Your objective: What is needed is an exact copy of every entry below, minus the images.

Recorded data:
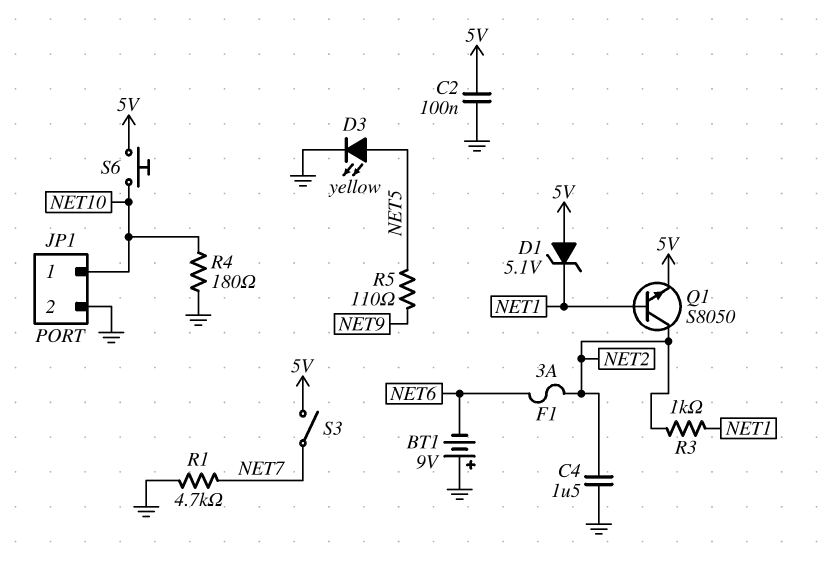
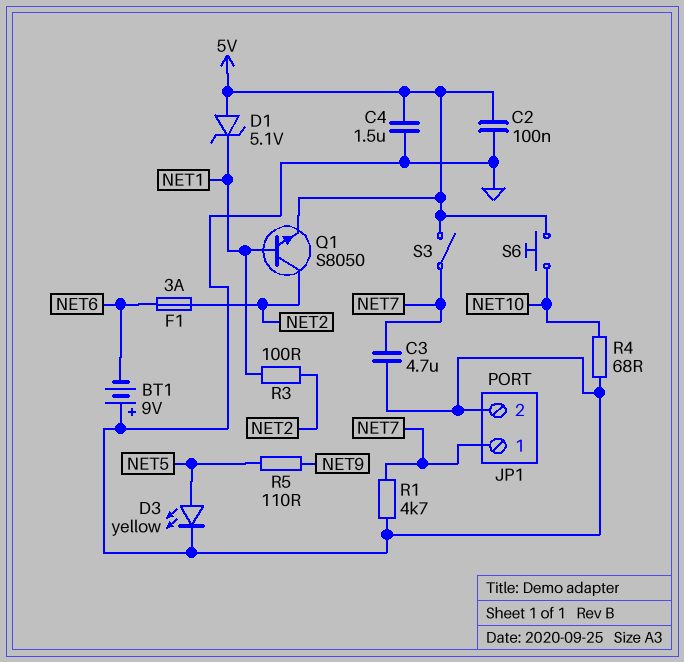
C3: none -> 4.7uF (GND, NET7)
C4: 1.5uF (GND, NET2) -> 1.5uF (5V, GND)
JP1 pin 1: NET10 -> NET7
R3: 1k (NET1, NET2) -> 100 (NET1, NET2)
R4: 180 (GND, NET10) -> 68 (GND, NET10)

Task answer:
C3: none -> 4.7uF (GND, NET7)
C4: 1.5uF (GND, NET2) -> 1.5uF (5V, GND)
JP1 pin 1: NET10 -> NET7
R3: 1k (NET1, NET2) -> 100 (NET1, NET2)
R4: 180 (GND, NET10) -> 68 (GND, NET10)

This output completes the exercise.